Below are some records. Print exactly the lines between the one holding "LDR1: GL5516 (0V, SRC) -> GL5516 (+9V, 0V)" and the one holding "JP2 pin 2: 0V -> +9V", inclusive, and nothing else.

-=-=-

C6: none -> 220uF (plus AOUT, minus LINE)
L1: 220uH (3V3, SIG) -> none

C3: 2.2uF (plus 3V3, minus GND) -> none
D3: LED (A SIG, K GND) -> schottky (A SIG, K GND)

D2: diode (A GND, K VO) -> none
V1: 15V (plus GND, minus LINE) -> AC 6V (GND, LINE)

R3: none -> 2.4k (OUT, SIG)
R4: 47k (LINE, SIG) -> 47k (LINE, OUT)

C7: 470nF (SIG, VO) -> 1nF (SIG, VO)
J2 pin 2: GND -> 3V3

-=-=-

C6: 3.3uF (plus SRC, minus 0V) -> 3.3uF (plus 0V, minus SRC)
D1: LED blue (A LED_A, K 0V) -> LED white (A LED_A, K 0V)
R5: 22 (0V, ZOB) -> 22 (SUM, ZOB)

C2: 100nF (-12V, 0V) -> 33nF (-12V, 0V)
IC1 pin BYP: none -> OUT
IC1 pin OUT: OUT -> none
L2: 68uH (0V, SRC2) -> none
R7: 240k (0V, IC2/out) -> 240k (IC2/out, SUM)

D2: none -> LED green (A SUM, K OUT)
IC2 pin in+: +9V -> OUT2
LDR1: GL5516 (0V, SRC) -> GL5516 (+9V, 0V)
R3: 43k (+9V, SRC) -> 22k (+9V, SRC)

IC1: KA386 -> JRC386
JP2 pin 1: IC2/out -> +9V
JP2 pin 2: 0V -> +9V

-=-=-

* Result of this exercise:
LDR1: GL5516 (0V, SRC) -> GL5516 (+9V, 0V)
R3: 43k (+9V, SRC) -> 22k (+9V, SRC)

IC1: KA386 -> JRC386
JP2 pin 1: IC2/out -> +9V
JP2 pin 2: 0V -> +9V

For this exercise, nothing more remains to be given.